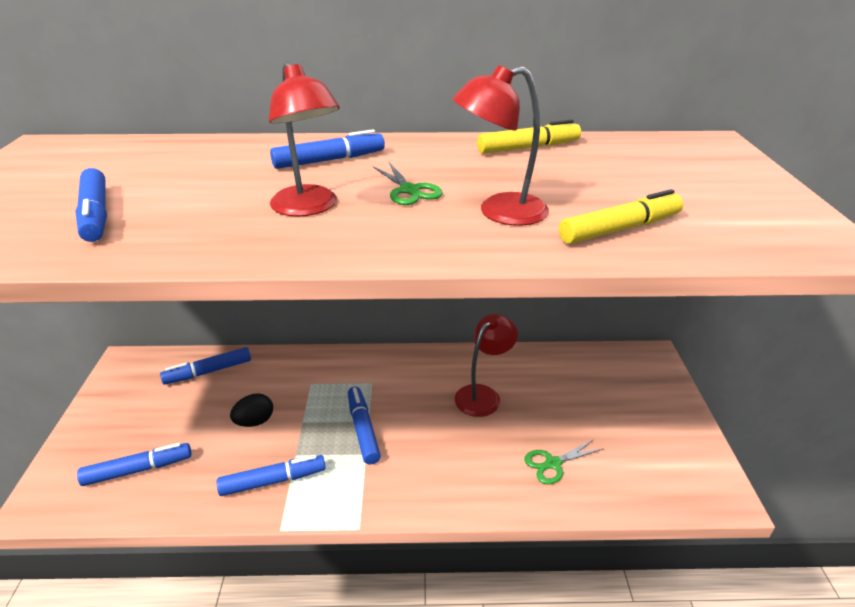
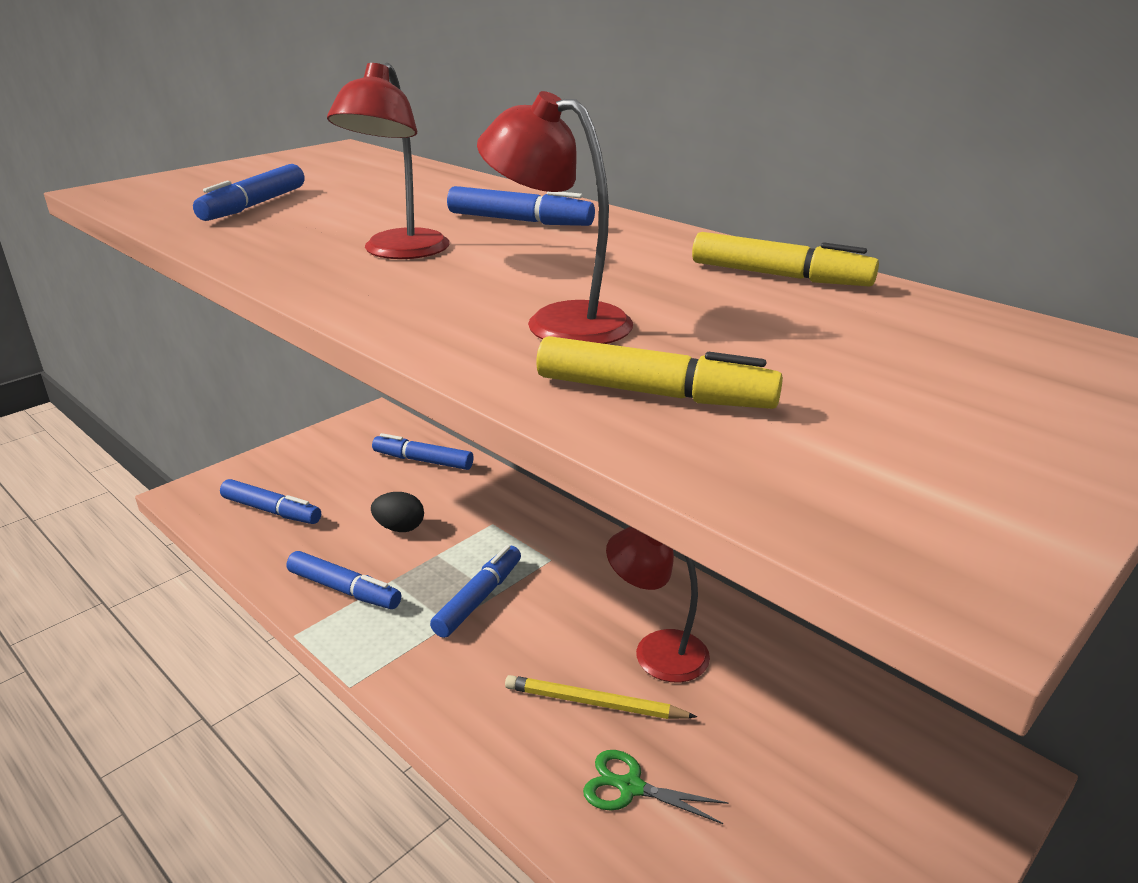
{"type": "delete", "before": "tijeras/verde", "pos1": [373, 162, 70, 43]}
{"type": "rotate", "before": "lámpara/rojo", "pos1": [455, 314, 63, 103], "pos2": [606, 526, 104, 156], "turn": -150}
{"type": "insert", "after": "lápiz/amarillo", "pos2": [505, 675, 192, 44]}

● About this task
The lines to copy are those in the listing that contain the word "before".

● Solved exercise
{"type": "delete", "before": "tijeras/verde", "pos1": [373, 162, 70, 43]}
{"type": "rotate", "before": "lámpara/rojo", "pos1": [455, 314, 63, 103], "pos2": [606, 526, 104, 156], "turn": -150}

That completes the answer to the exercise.